**Requirement**
Go to the line below that has "(486, 290) = (391, 178): none -> yellow clock", print it and each line after it exactly, and stop after the line that has "(708, 211) = (1055, 259): brown"; leave out pictures.
(Provided records Opens)
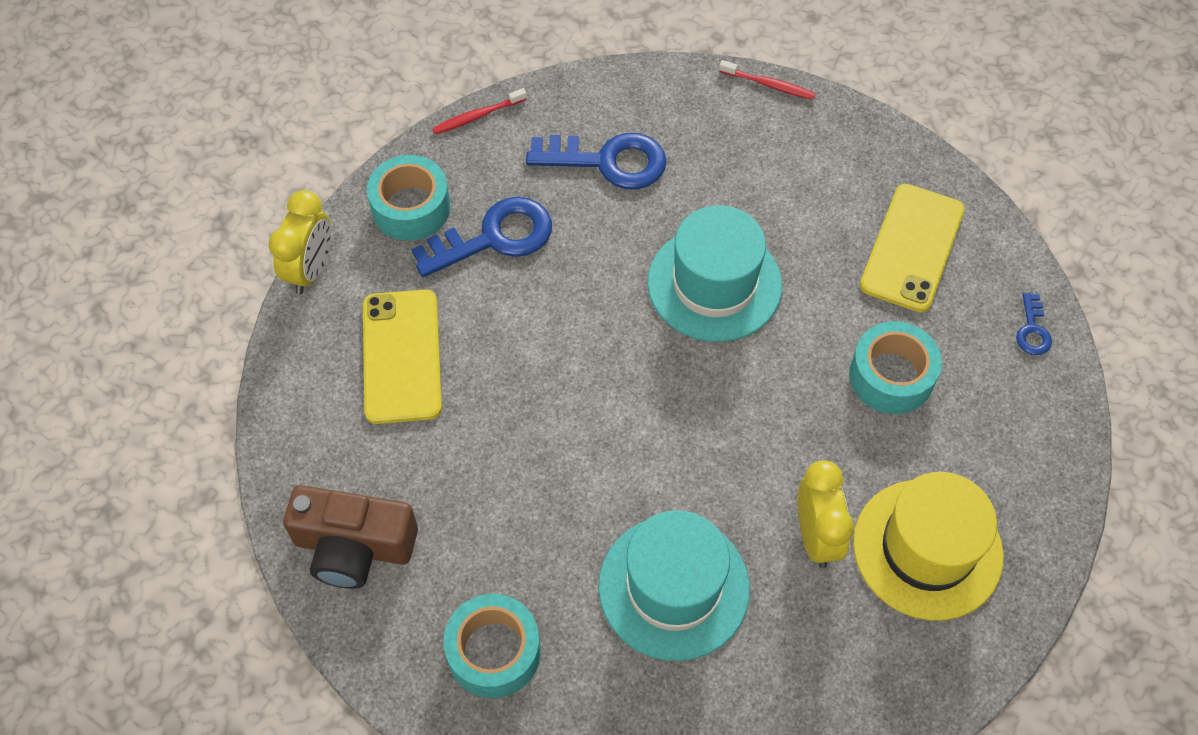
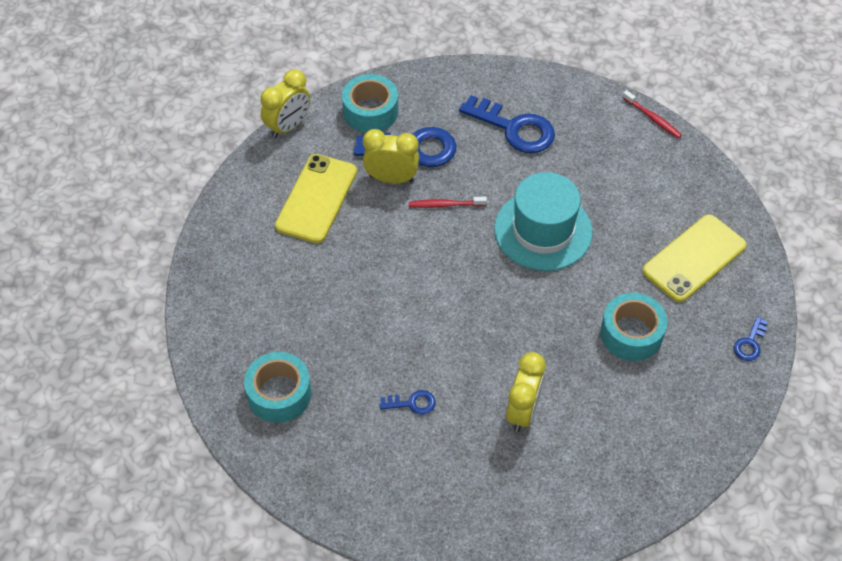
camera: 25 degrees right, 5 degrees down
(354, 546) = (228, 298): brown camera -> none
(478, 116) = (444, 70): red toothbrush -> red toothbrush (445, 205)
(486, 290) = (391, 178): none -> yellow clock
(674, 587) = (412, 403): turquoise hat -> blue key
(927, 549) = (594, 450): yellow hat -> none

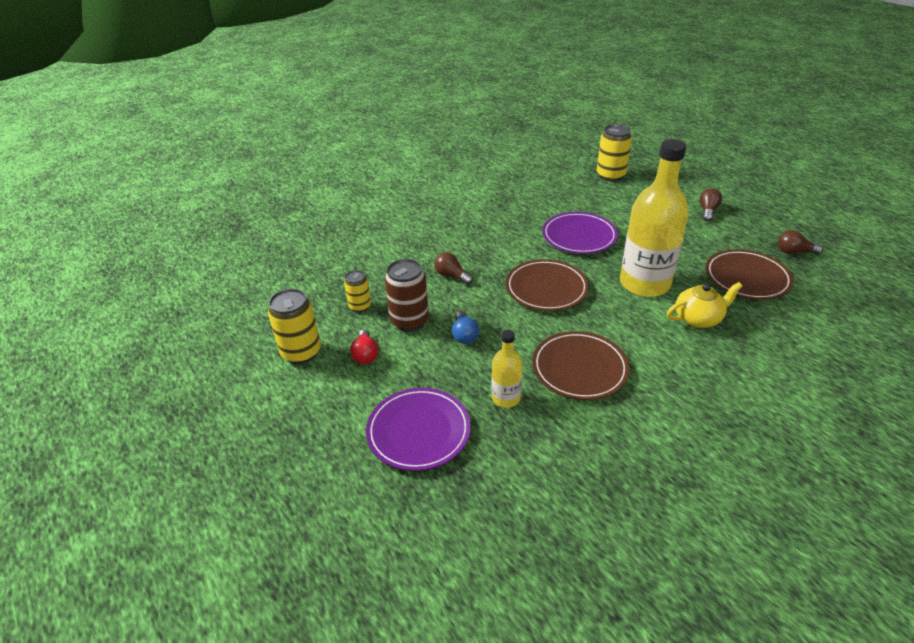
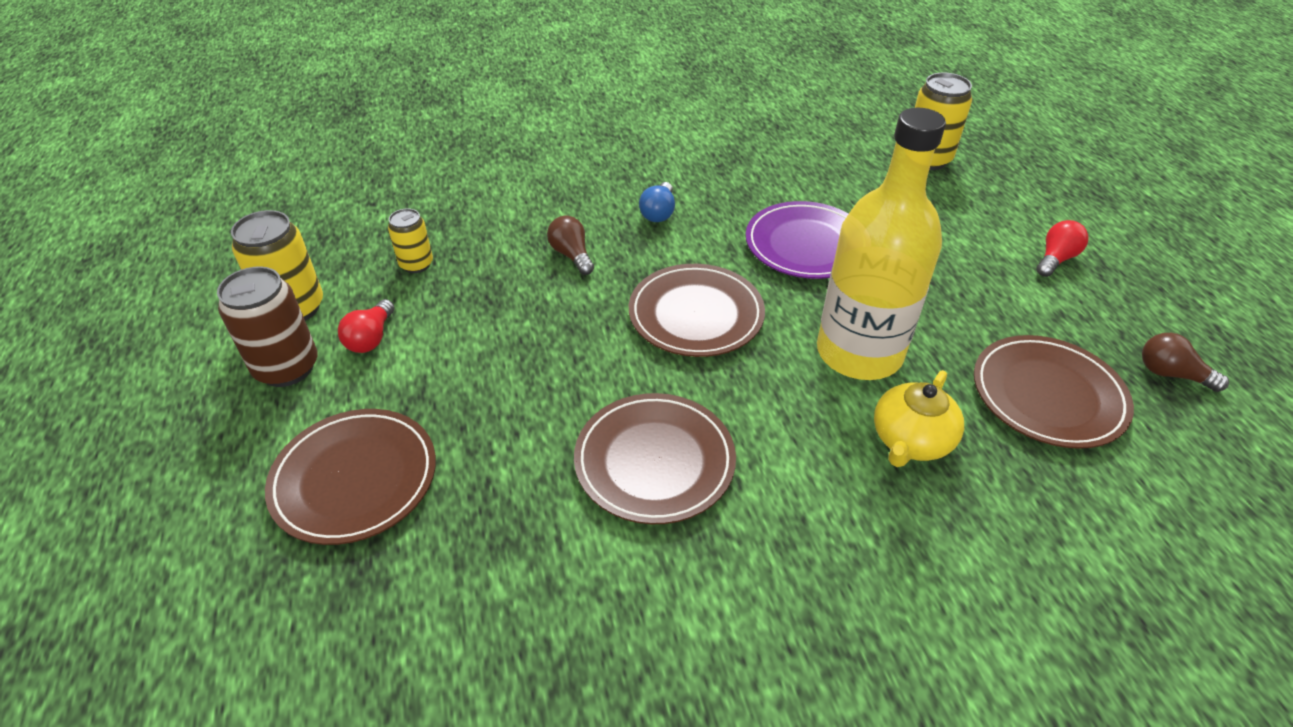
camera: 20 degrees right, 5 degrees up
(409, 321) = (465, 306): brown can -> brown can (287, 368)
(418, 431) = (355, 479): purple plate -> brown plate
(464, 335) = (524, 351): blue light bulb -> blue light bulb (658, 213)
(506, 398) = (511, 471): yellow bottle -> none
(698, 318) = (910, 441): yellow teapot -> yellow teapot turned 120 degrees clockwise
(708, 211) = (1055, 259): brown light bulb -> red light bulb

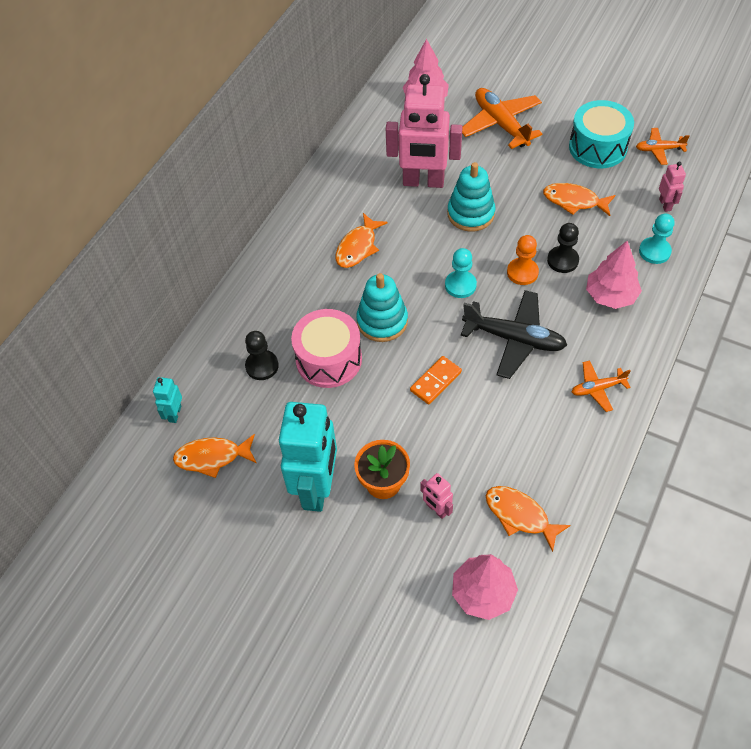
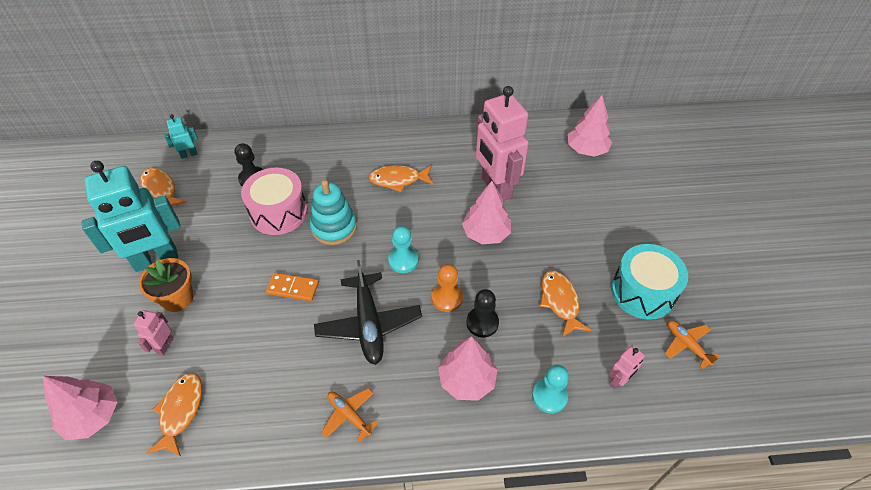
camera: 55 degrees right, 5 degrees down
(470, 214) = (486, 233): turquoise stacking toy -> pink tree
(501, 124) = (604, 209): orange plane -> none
(Provided records Closes)
(Provided records Opens)
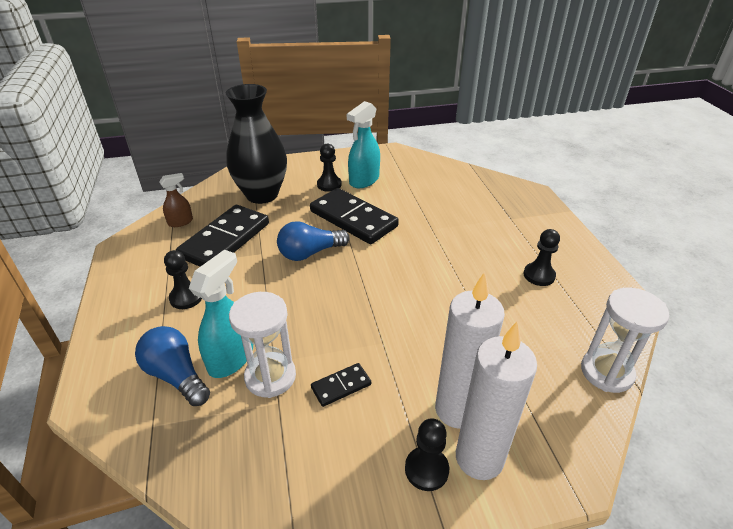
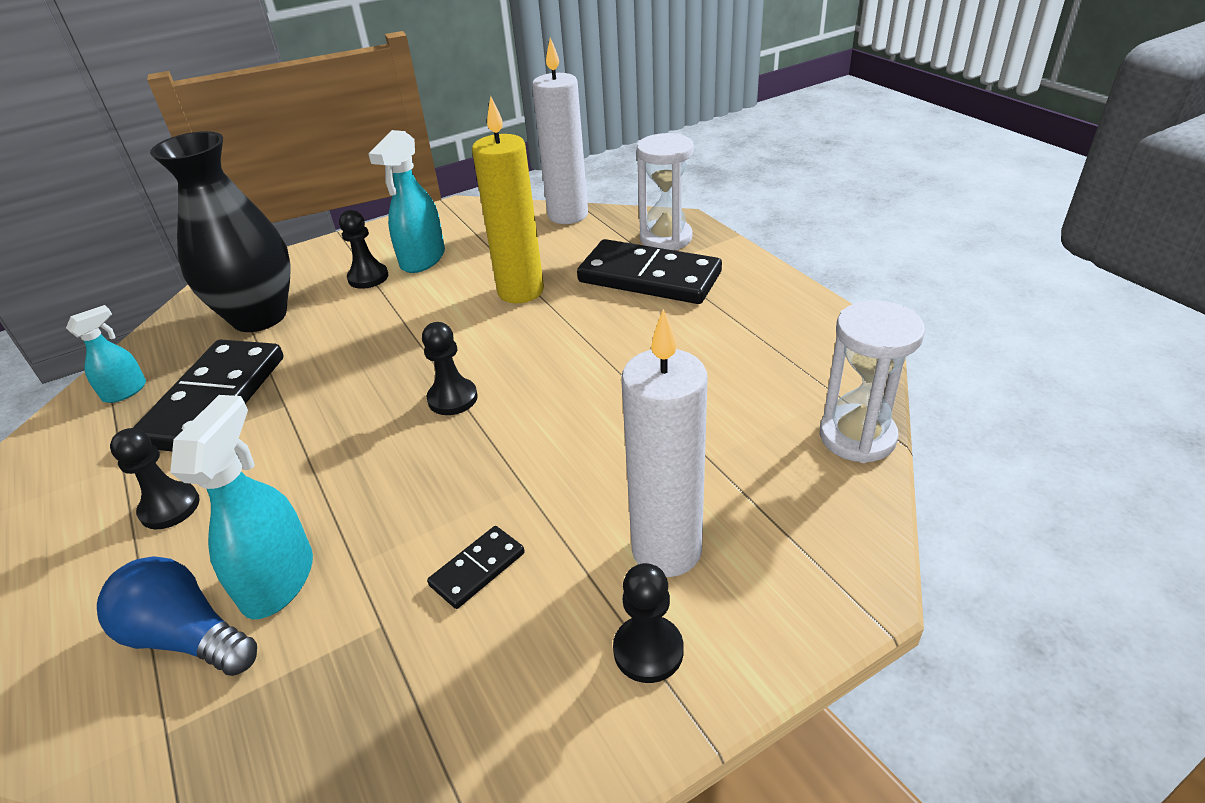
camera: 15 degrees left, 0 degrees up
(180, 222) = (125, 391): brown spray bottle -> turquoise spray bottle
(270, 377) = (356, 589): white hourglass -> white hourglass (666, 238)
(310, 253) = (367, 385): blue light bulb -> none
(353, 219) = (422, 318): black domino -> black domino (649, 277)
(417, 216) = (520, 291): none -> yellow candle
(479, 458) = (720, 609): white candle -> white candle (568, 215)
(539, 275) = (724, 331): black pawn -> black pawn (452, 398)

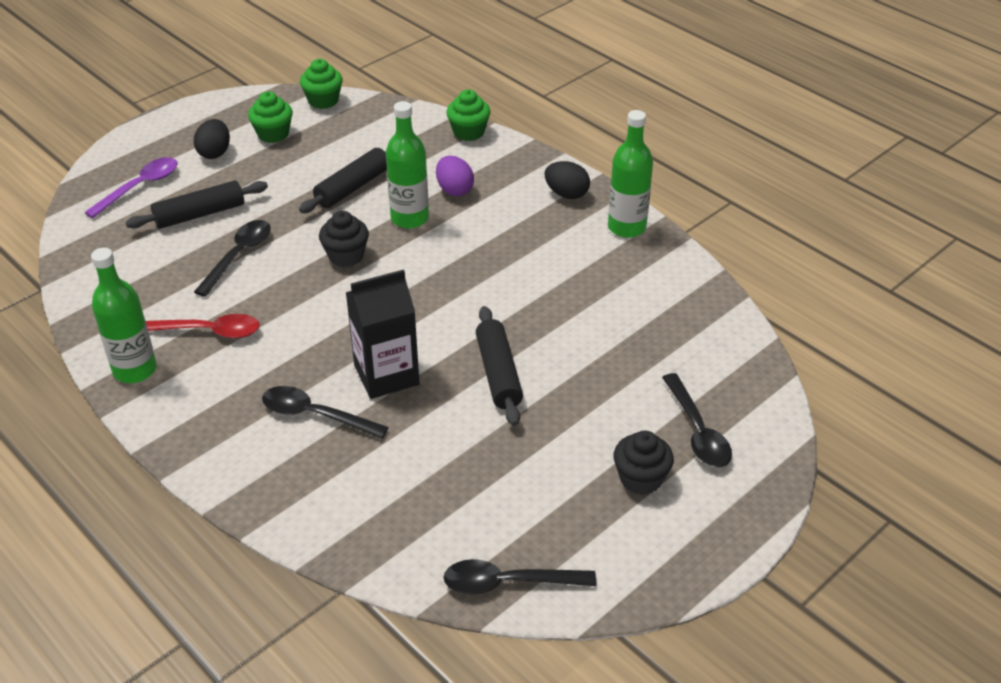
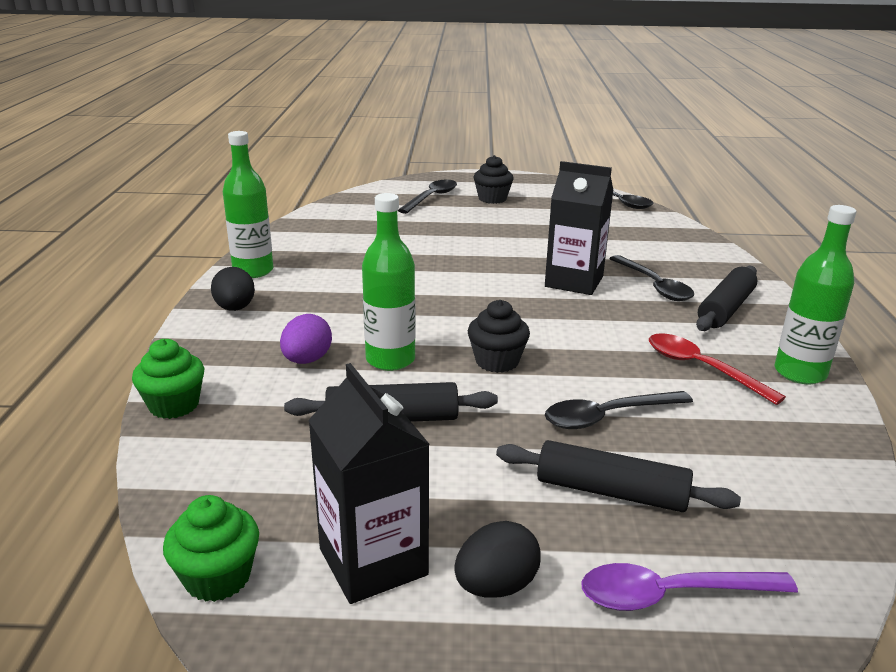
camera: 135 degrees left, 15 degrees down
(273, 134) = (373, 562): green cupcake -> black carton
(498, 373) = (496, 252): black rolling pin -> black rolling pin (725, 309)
(Provided records Closes)
**Written answer**
(486, 290) = (391, 178): none -> yellow clock
(674, 587) = (412, 403): turquoise hat -> blue key
(927, 549) = (594, 450): yellow hat -> none

camera: 20 degrees right, 5 degrees up
(409, 321) = (465, 306): brown can -> brown can (287, 368)
(418, 431) = (355, 479): purple plate -> brown plate
(464, 335) = (524, 351): blue light bulb -> blue light bulb (658, 213)
(506, 398) = (511, 471): yellow bottle -> none
(698, 318) = (910, 441): yellow teapot -> yellow teapot turned 120 degrees clockwise
(708, 211) = (1055, 259): brown light bulb -> red light bulb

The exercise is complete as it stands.